_PROBLEM TO WORK ON_. Starting with the line that has "The second view gained the pink_fakoral" in the records below and stopping after the line that has "The second view gained the orange_gavogogak", output every line exactly and nothing else; skip pictures.

_ENTRIES SHOWN_.
☆ ☆ ☆
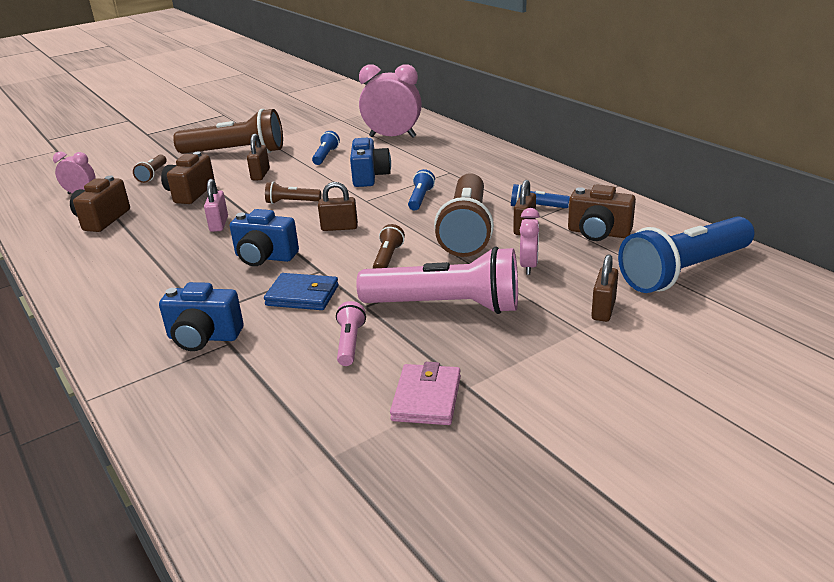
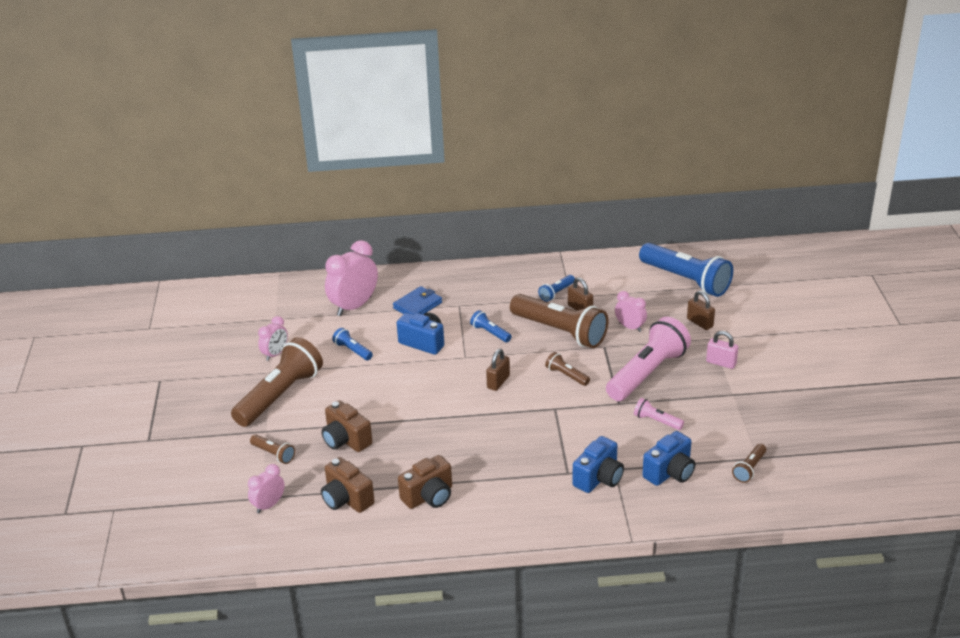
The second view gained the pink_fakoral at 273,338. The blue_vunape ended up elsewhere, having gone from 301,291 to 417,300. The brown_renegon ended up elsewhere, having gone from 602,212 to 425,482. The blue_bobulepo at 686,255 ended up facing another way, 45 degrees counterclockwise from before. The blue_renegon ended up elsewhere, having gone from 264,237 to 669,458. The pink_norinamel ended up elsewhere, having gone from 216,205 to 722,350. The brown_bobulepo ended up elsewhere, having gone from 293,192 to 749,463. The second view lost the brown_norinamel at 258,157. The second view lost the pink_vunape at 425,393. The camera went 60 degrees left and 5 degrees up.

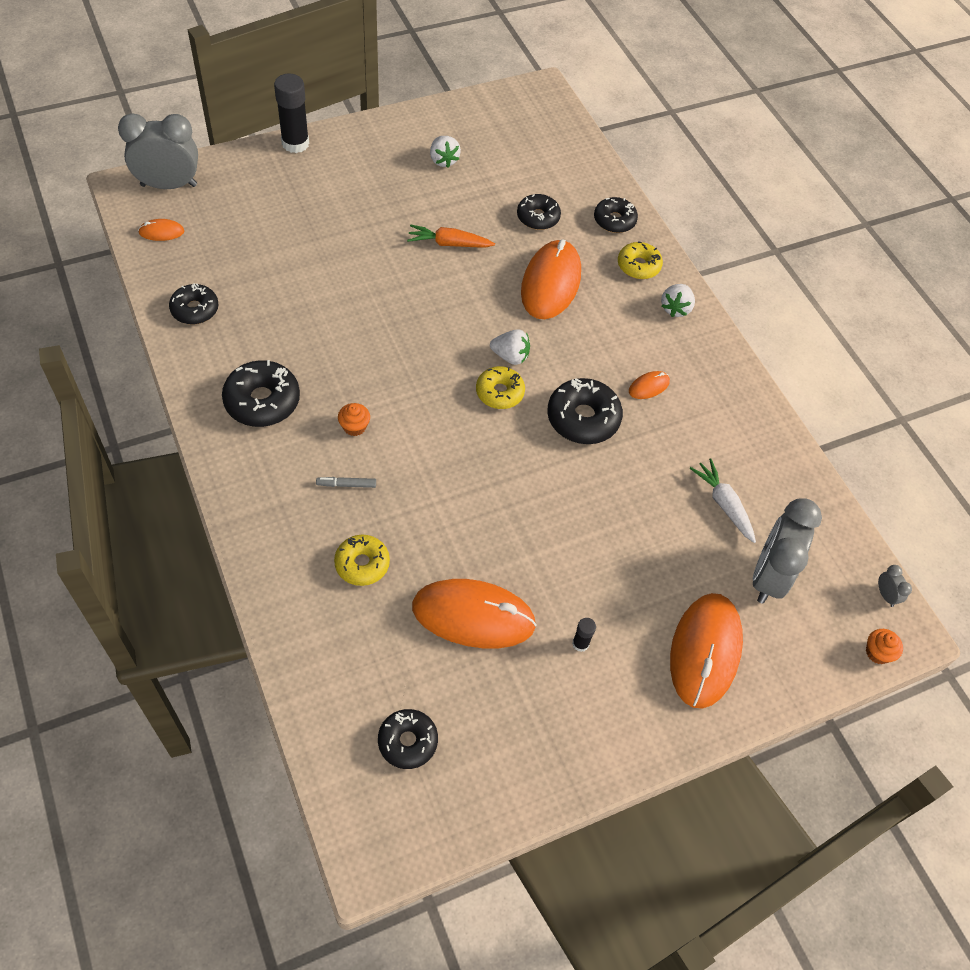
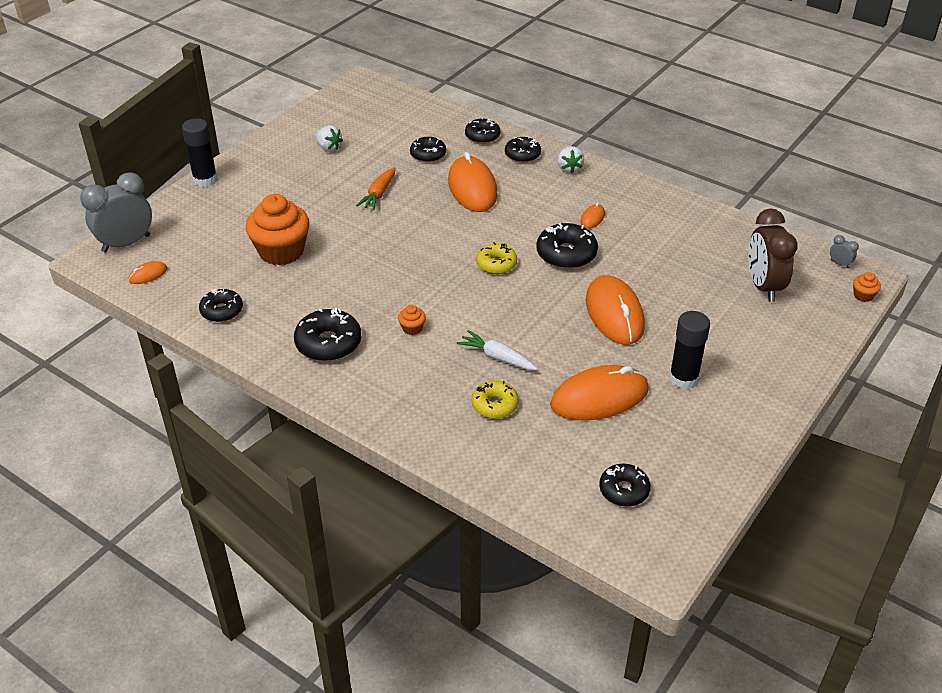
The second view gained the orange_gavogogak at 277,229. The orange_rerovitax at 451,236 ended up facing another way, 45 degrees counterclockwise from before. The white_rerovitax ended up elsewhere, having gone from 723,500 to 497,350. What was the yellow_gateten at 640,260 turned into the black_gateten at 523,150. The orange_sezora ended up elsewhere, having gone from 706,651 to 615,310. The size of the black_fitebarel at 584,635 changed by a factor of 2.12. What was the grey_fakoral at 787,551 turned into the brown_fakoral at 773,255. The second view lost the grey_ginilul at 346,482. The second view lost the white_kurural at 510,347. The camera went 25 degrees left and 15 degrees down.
☆ ☆ ☆
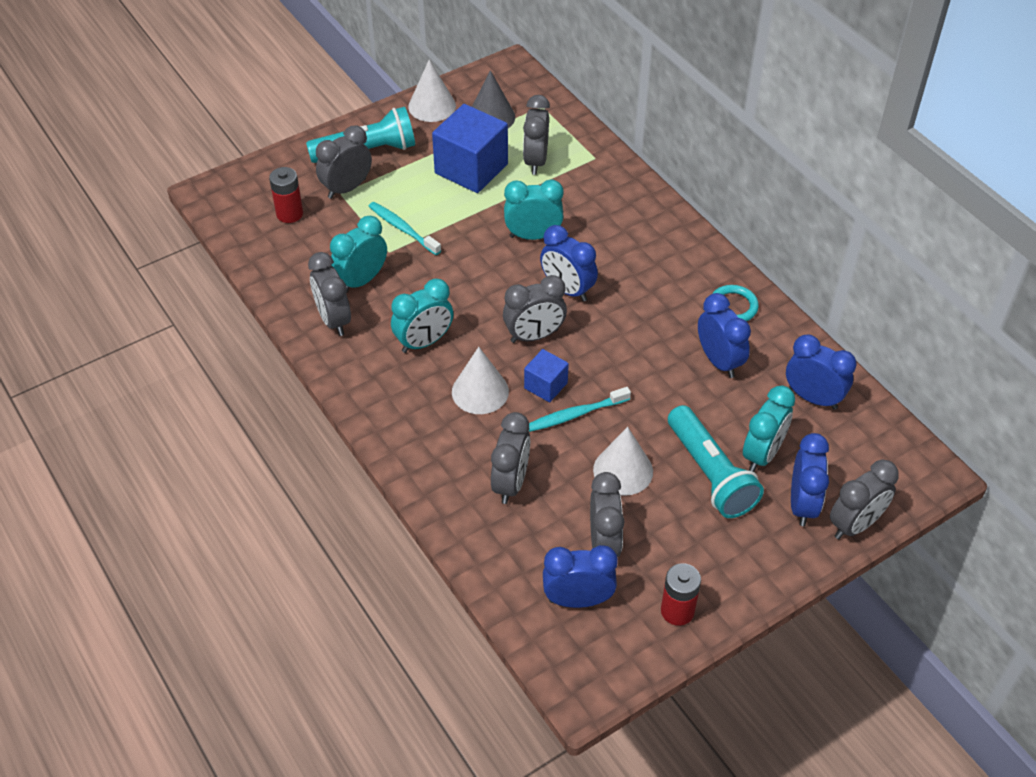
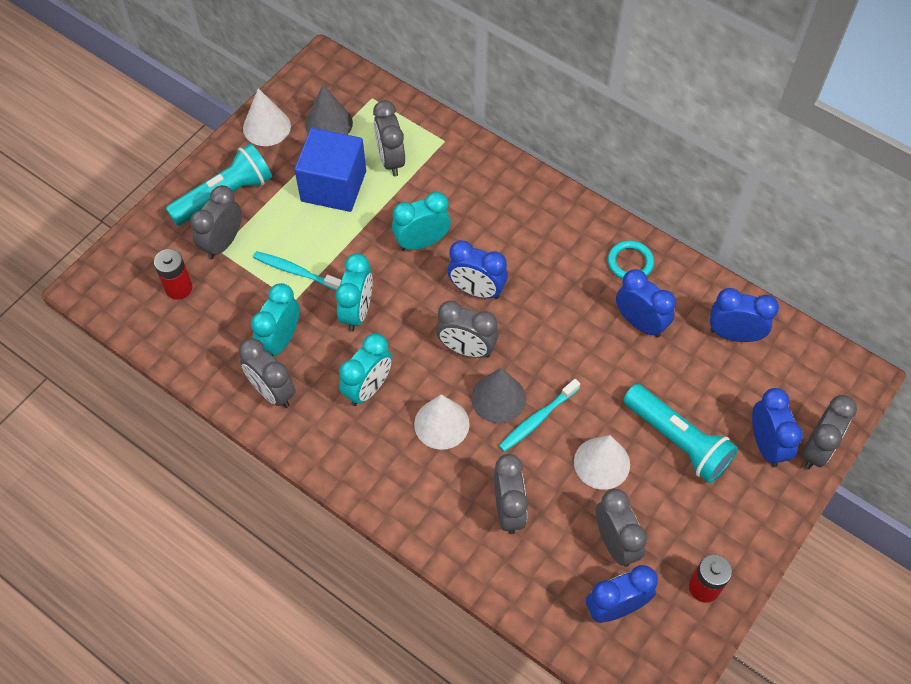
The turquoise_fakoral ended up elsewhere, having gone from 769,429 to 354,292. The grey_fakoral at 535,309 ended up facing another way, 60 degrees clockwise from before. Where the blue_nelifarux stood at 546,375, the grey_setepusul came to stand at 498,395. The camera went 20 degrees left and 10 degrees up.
☆ ☆ ☆
_RESPONSE BOX_.
The second view gained the pink_fakoral at 273,338. The blue_vunape ended up elsewhere, having gone from 301,291 to 417,300. The brown_renegon ended up elsewhere, having gone from 602,212 to 425,482. The blue_bobulepo at 686,255 ended up facing another way, 45 degrees counterclockwise from before. The blue_renegon ended up elsewhere, having gone from 264,237 to 669,458. The pink_norinamel ended up elsewhere, having gone from 216,205 to 722,350. The brown_bobulepo ended up elsewhere, having gone from 293,192 to 749,463. The second view lost the brown_norinamel at 258,157. The second view lost the pink_vunape at 425,393. The camera went 60 degrees left and 5 degrees up.

The second view gained the orange_gavogogak at 277,229. The orange_rerovitax at 451,236 ended up facing another way, 45 degrees counterclockwise from before. The white_rerovitax ended up elsewhere, having gone from 723,500 to 497,350. What was the yellow_gateten at 640,260 turned into the black_gateten at 523,150. The orange_sezora ended up elsewhere, having gone from 706,651 to 615,310. The size of the black_fitebarel at 584,635 changed by a factor of 2.12. What was the grey_fakoral at 787,551 turned into the brown_fakoral at 773,255. The second view lost the grey_ginilul at 346,482. The second view lost the white_kurural at 510,347. The camera went 25 degrees left and 15 degrees down.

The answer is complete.